Start of MATERIAL SUPPLIED

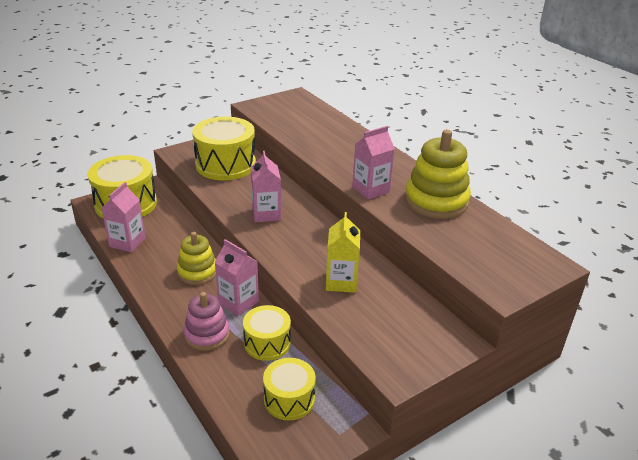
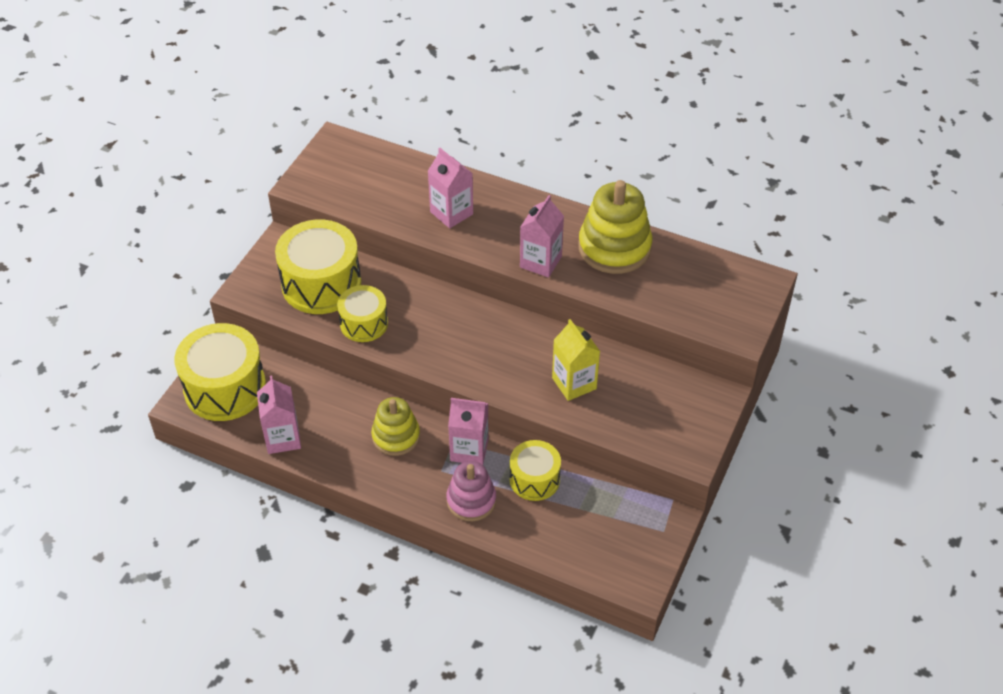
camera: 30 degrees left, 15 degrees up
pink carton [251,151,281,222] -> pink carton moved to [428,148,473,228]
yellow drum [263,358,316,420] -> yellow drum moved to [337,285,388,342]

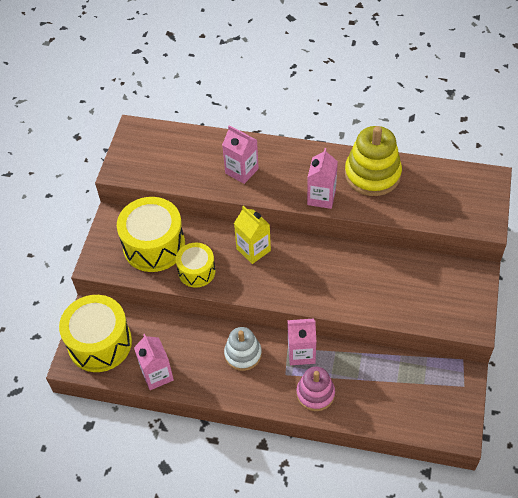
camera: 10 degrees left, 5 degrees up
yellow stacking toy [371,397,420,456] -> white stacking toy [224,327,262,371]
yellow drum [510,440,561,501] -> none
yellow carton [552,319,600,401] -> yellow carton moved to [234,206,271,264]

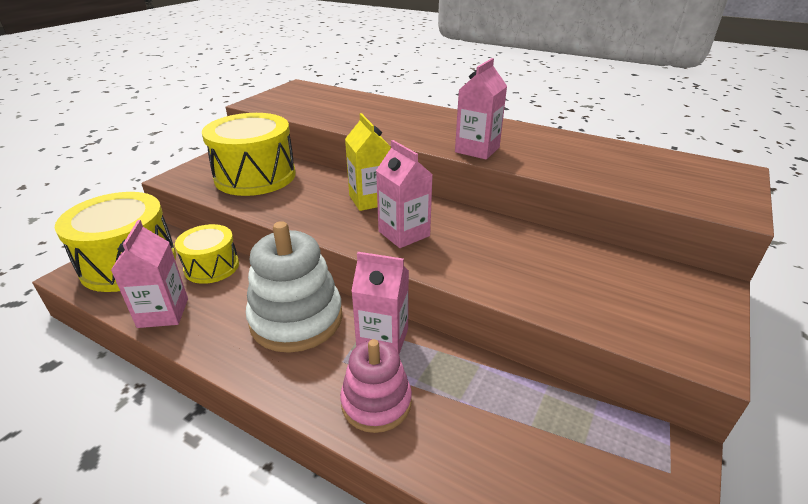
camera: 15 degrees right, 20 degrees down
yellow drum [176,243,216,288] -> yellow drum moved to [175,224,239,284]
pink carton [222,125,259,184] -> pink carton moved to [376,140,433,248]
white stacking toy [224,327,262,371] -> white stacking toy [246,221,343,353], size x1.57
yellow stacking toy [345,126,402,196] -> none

End of MATERIAL SUPPLIED

YOUR INSTRUCTIONS |
Please return exactly the lines above, from where the listing starts to the line holding "yellow drum [176,243,216,288]", inclusive, with the pictures omitted.

TASK OUTPUT |
camera: 30 degrees left, 15 degrees up
pink carton [251,151,281,222] -> pink carton moved to [428,148,473,228]
yellow drum [263,358,316,420] -> yellow drum moved to [337,285,388,342]

camera: 10 degrees left, 5 degrees up
yellow stacking toy [371,397,420,456] -> white stacking toy [224,327,262,371]
yellow drum [510,440,561,501] -> none
yellow carton [552,319,600,401] -> yellow carton moved to [234,206,271,264]

camera: 15 degrees right, 20 degrees down
yellow drum [176,243,216,288] -> yellow drum moved to [175,224,239,284]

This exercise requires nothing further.